### Source records:
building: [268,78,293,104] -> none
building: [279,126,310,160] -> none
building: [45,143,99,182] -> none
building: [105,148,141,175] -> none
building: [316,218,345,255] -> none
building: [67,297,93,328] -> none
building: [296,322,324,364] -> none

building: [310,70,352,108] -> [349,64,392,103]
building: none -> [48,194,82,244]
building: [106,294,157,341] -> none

* * *

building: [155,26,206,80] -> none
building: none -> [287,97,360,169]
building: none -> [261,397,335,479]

### Task requirements:
Out of the data above, give again only the lines starting at the one holding "building: [105,148,141,175] -> none" and ending at the one holding "building: [106,294,157,341] -> none", unchanged.

### Response:
building: [105,148,141,175] -> none
building: [316,218,345,255] -> none
building: [67,297,93,328] -> none
building: [296,322,324,364] -> none

building: [310,70,352,108] -> [349,64,392,103]
building: none -> [48,194,82,244]
building: [106,294,157,341] -> none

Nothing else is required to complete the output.